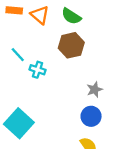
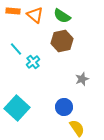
cyan cross: (37, 70) -> (33, 62), turned 32
blue circle: (91, 116) -> (64, 107), moved

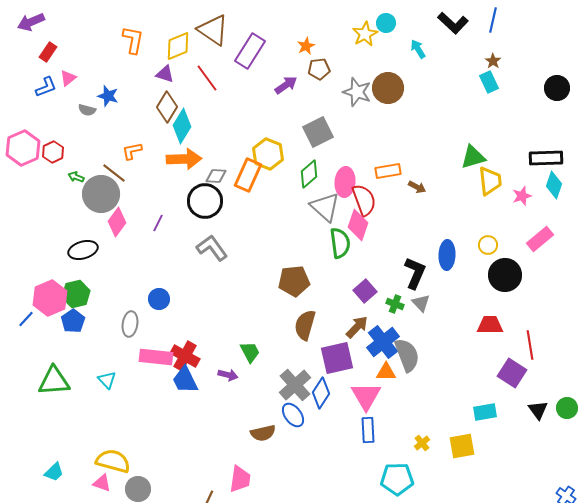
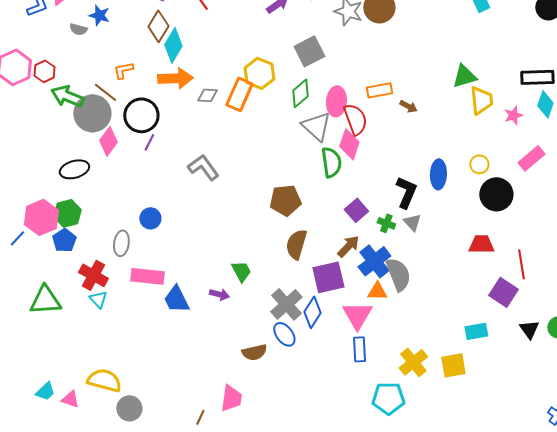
green arrow: (76, 177) -> (67, 96), size x2.0
black circle: (205, 201) -> (141, 115), moved
red cross: (185, 356) -> (93, 275), moved
yellow cross: (422, 443) -> (413, 362), size x1.8
pink triangle: (102, 483) -> (70, 399), moved

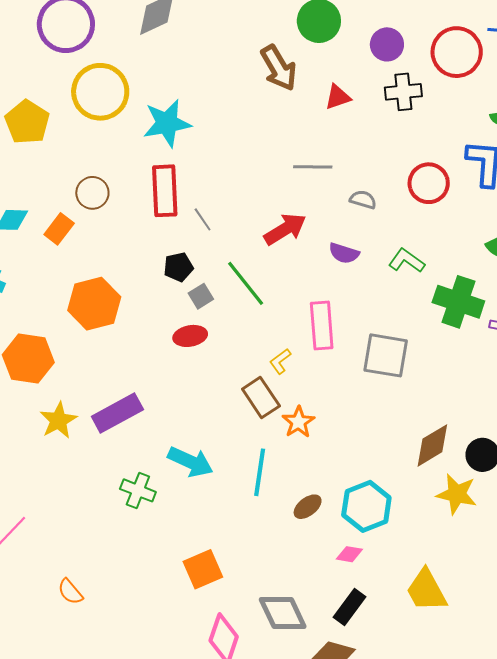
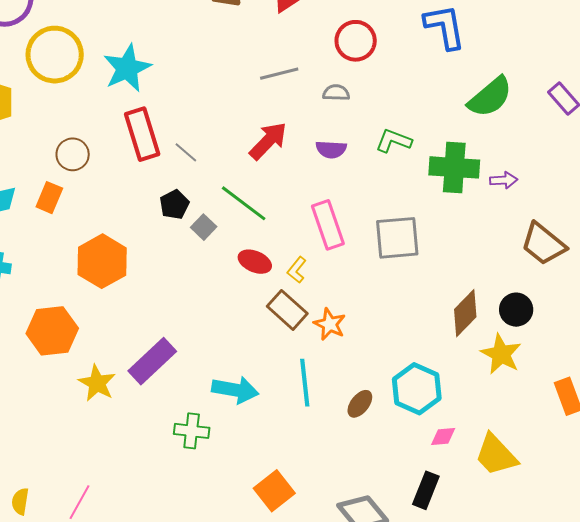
red circle: (429, 183) -> (356, 41), moved
red ellipse: (190, 336) -> (255, 262), moved, turned 48
yellow star: (457, 494) -> (501, 354), turned 30
pink diamond: (349, 554) -> (443, 437), moved

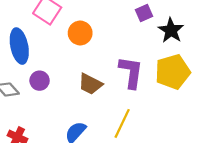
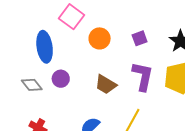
purple square: (144, 13) -> (140, 38), moved

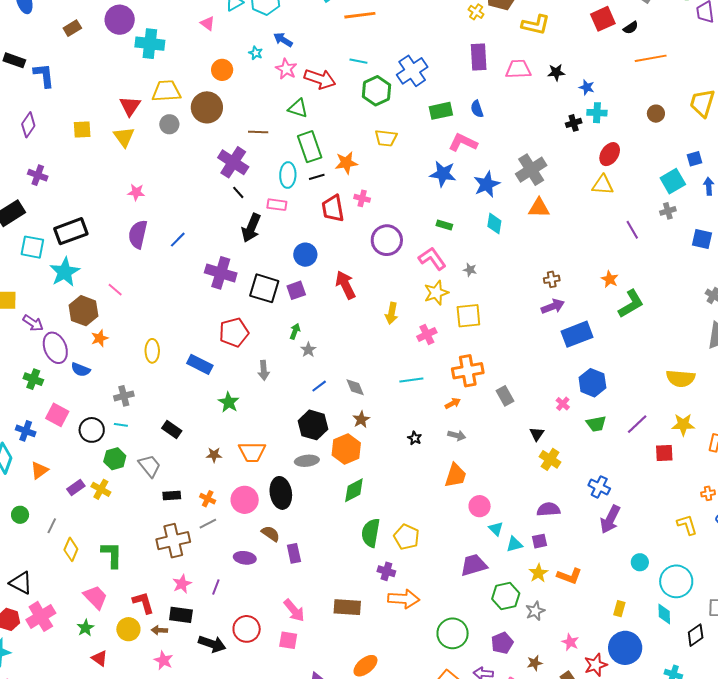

ACTIVITY
Copy out exactly the lines from the one with "red circle: (429, 183) -> (356, 41), moved" through the end of the listing, both ends included, omitting any picture.

TASK OUTPUT
red circle: (429, 183) -> (356, 41), moved
red ellipse: (190, 336) -> (255, 262), moved, turned 48
yellow star: (457, 494) -> (501, 354), turned 30
pink diamond: (349, 554) -> (443, 437), moved

purple square: (144, 13) -> (140, 38), moved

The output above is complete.